§ Exercise requirements
Look through the entries that follow and return each line that has the string "down".
************
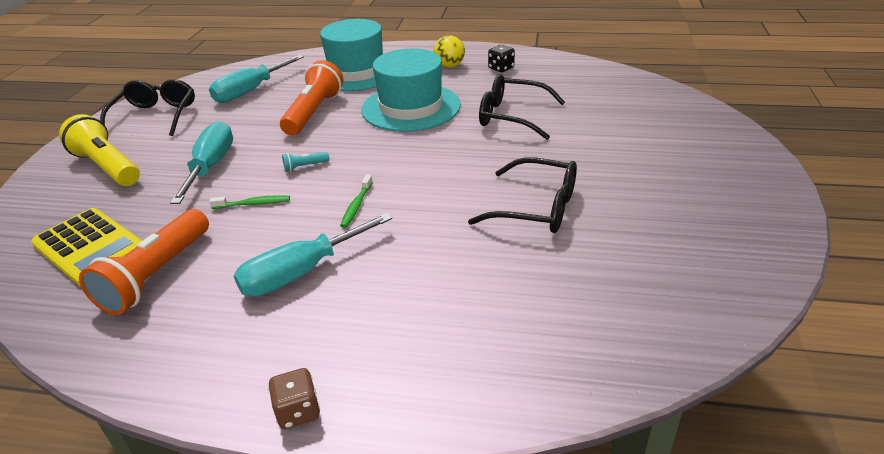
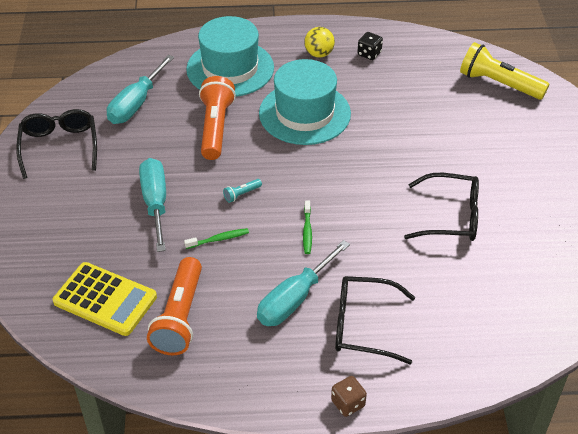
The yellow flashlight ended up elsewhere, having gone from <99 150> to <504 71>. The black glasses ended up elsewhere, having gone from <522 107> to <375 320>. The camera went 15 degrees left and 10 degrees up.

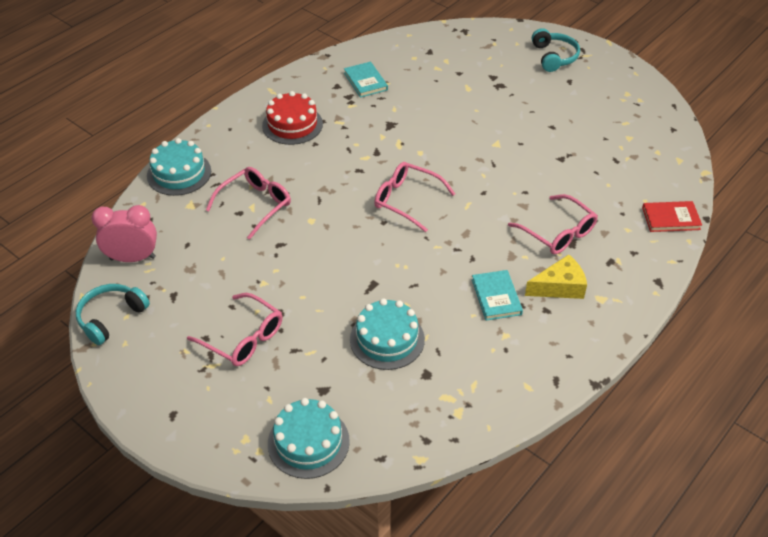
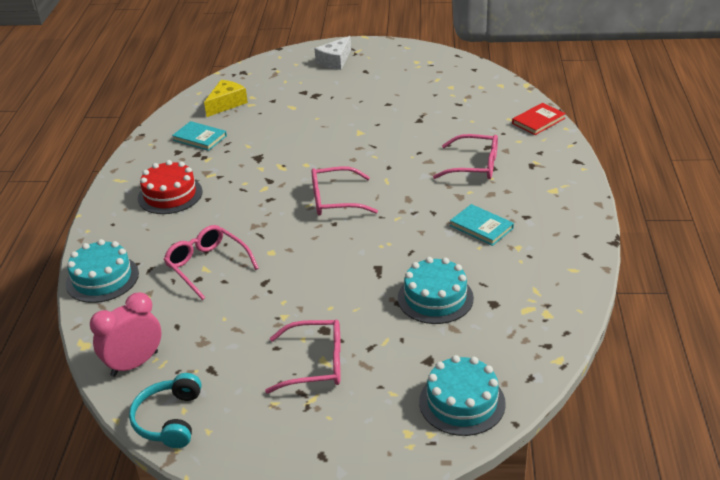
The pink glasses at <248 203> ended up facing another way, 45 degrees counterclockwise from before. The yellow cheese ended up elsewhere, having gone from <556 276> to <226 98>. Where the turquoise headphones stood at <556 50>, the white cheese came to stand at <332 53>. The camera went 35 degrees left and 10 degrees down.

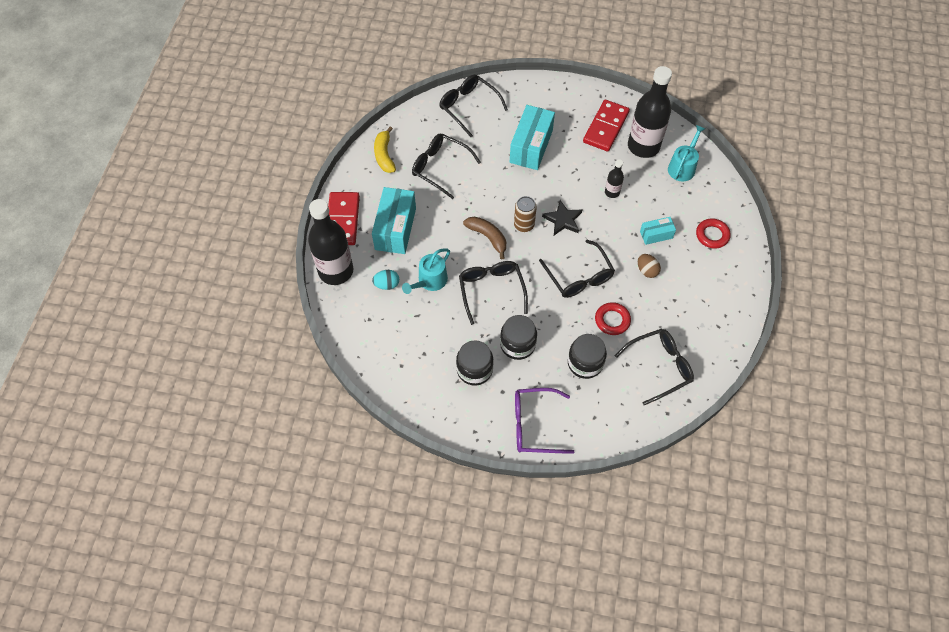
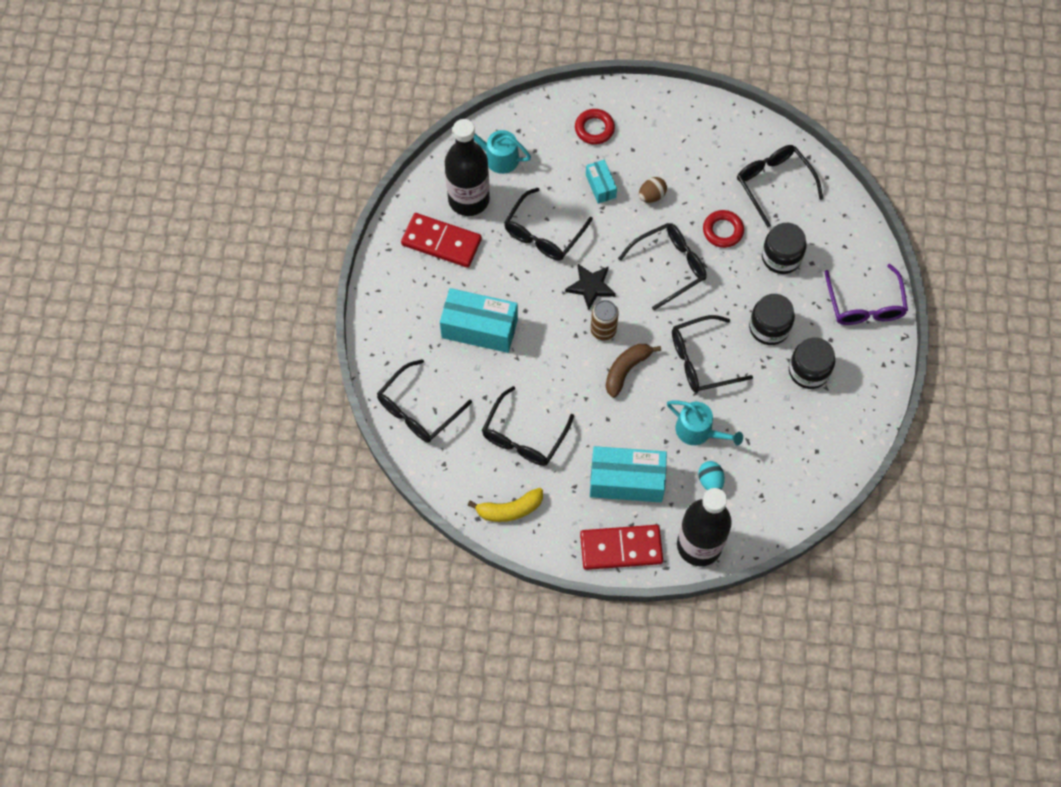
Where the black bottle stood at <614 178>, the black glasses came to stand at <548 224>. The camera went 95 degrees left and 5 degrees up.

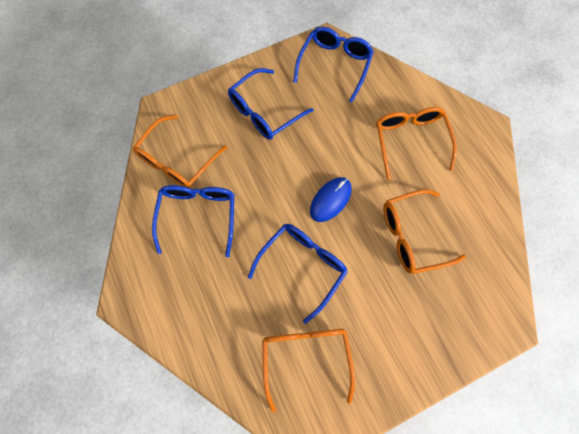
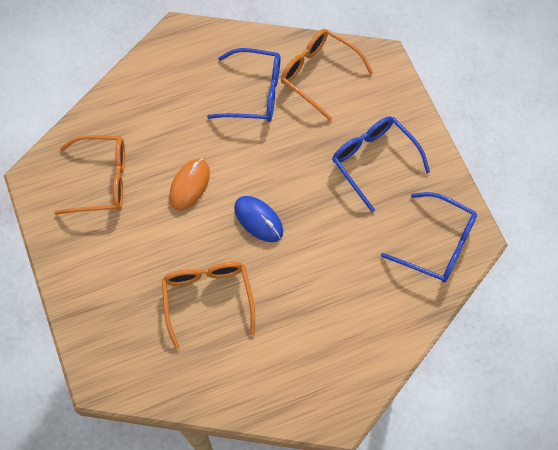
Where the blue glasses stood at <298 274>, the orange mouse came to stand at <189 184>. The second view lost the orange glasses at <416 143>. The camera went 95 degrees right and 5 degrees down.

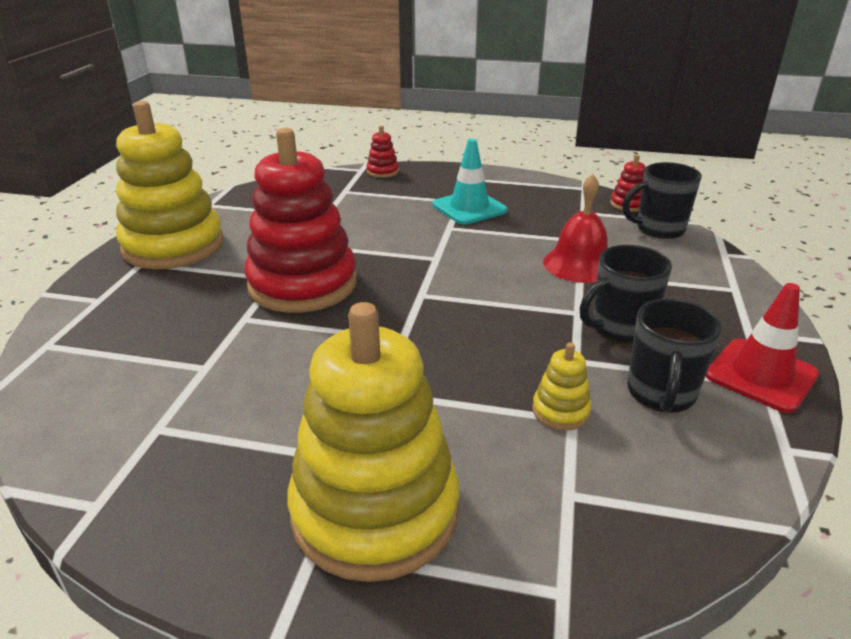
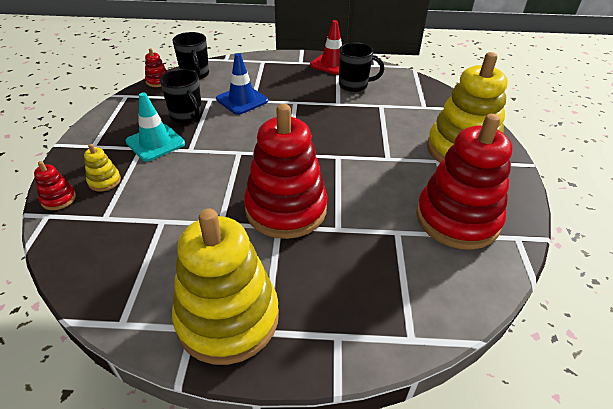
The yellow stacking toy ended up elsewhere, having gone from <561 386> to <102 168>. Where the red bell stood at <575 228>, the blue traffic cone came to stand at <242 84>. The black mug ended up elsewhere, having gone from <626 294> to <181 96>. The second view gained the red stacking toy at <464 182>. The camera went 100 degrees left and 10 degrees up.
************
§ Output below
The pink glasses at <248 203> ended up facing another way, 45 degrees counterclockwise from before. The yellow cheese ended up elsewhere, having gone from <556 276> to <226 98>. Where the turquoise headphones stood at <556 50>, the white cheese came to stand at <332 53>. The camera went 35 degrees left and 10 degrees down.
Where the blue glasses stood at <298 274>, the orange mouse came to stand at <189 184>. The second view lost the orange glasses at <416 143>. The camera went 95 degrees right and 5 degrees down.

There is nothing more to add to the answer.